Input records START

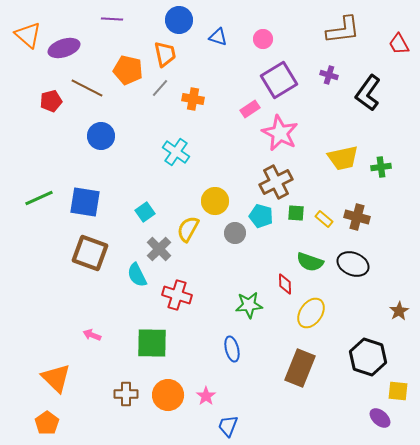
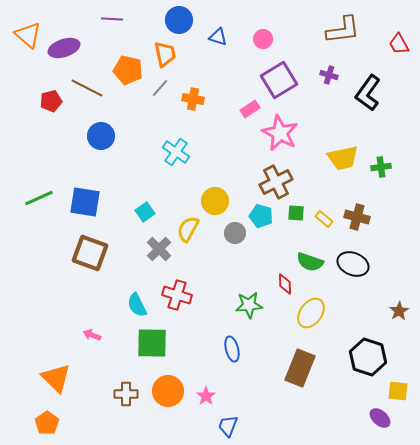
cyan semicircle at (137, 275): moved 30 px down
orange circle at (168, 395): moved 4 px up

Input records END
Input records START

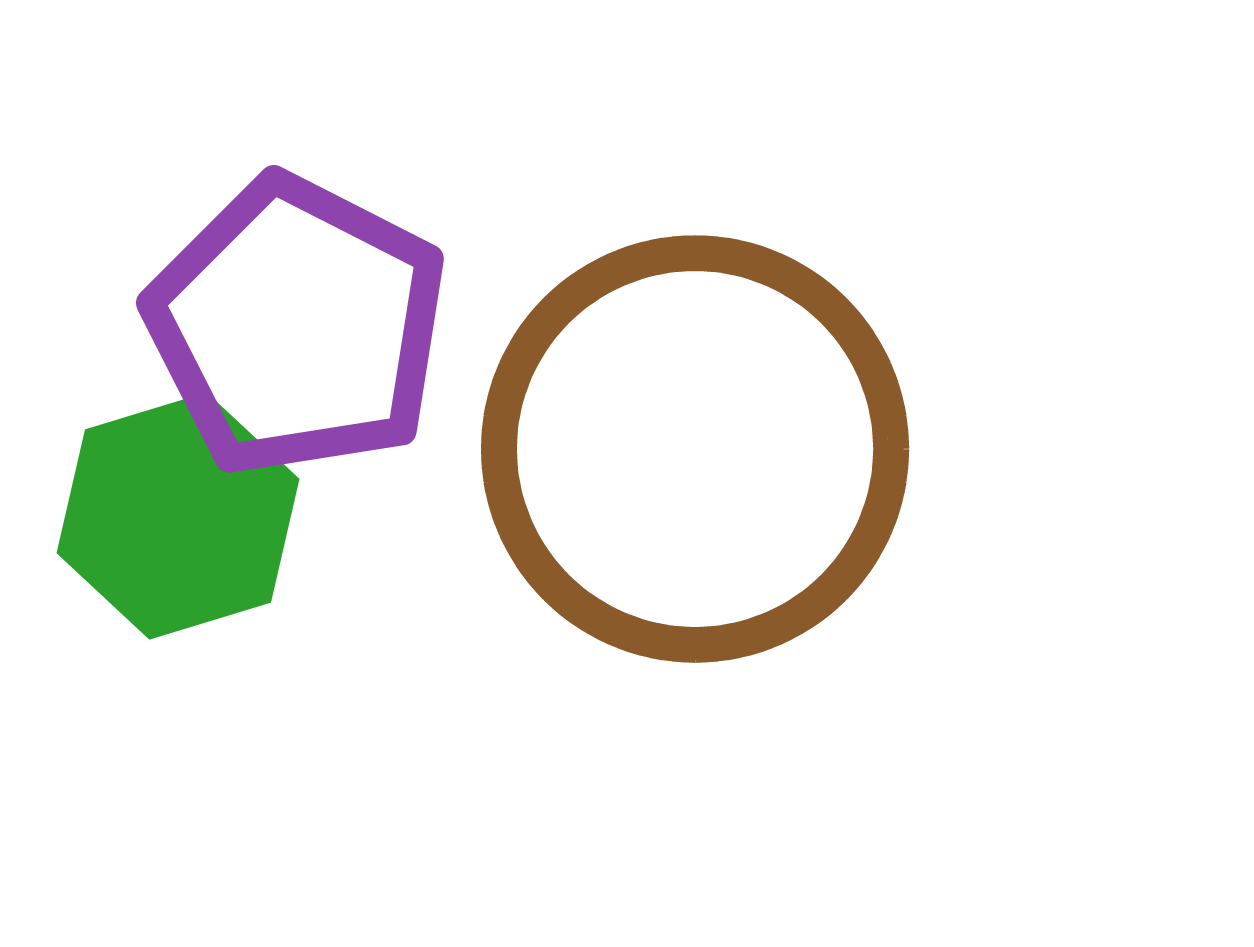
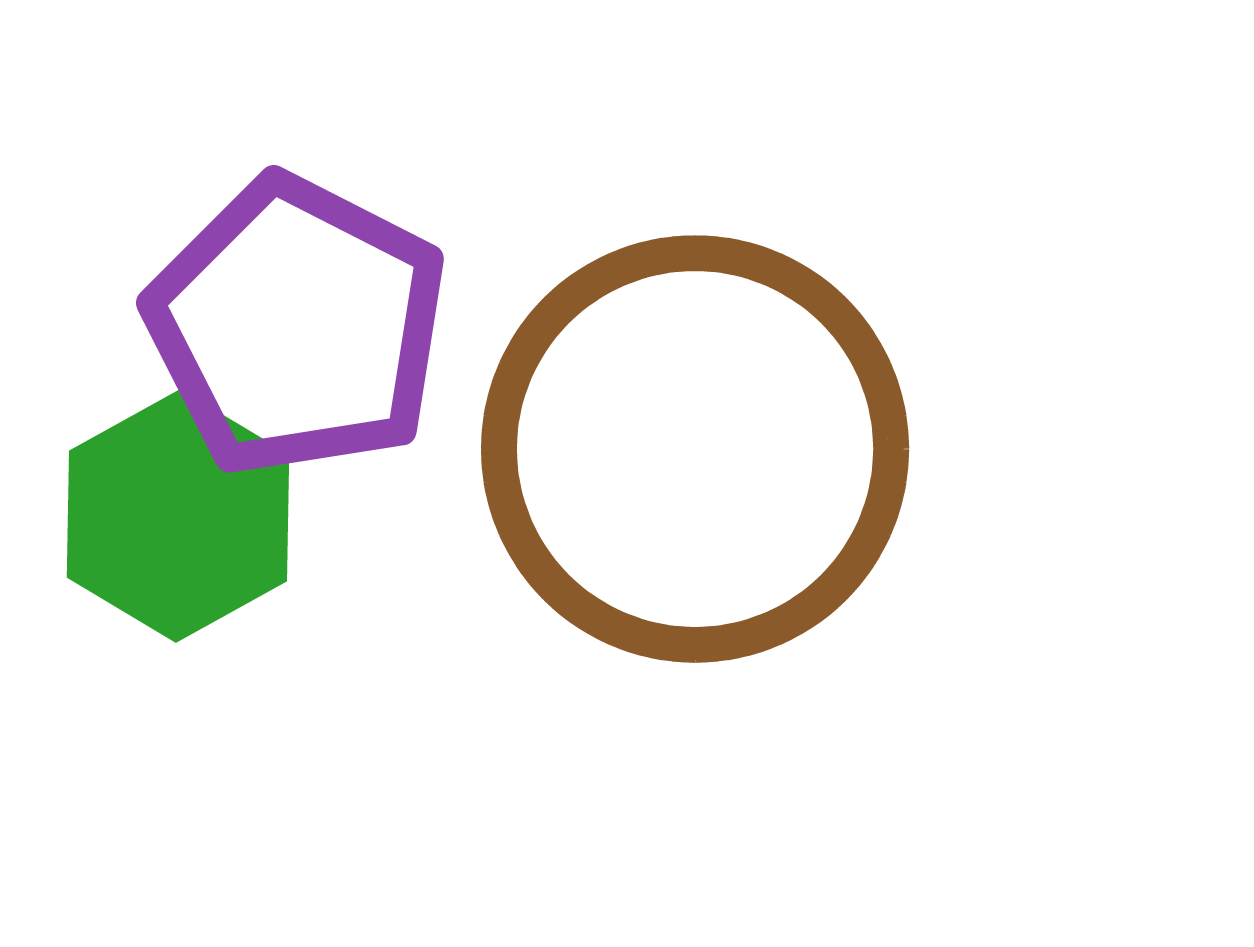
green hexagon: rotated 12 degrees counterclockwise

Input records END
Input records START

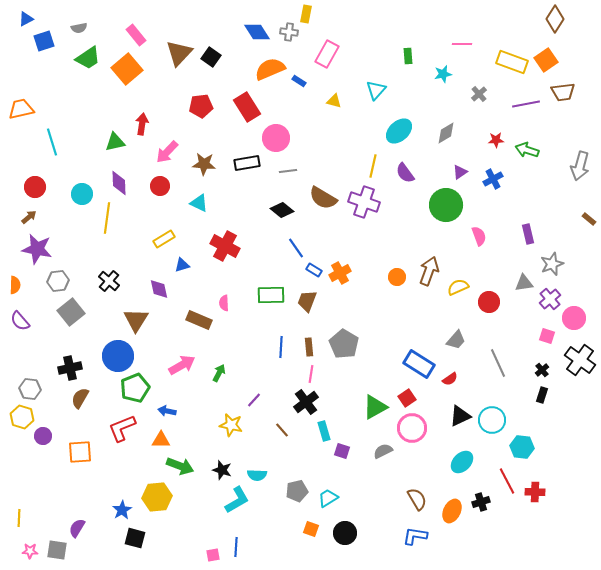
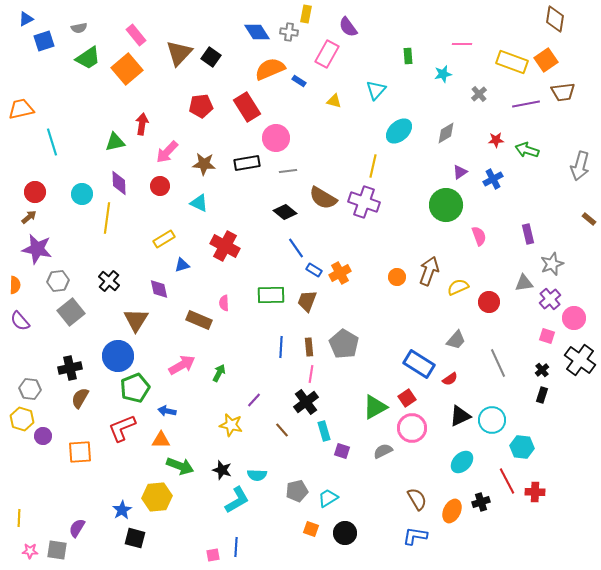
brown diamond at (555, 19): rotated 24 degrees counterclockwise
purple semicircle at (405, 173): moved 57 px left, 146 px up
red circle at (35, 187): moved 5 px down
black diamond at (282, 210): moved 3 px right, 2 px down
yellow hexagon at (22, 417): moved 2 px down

Input records END

◆ Required action
Extract exactly and only the lines above from the line containing "cyan semicircle at" through the line containing "orange circle at (168, 395): moved 4 px up", both end lines included.

◆ Answer space
cyan semicircle at (137, 275): moved 30 px down
orange circle at (168, 395): moved 4 px up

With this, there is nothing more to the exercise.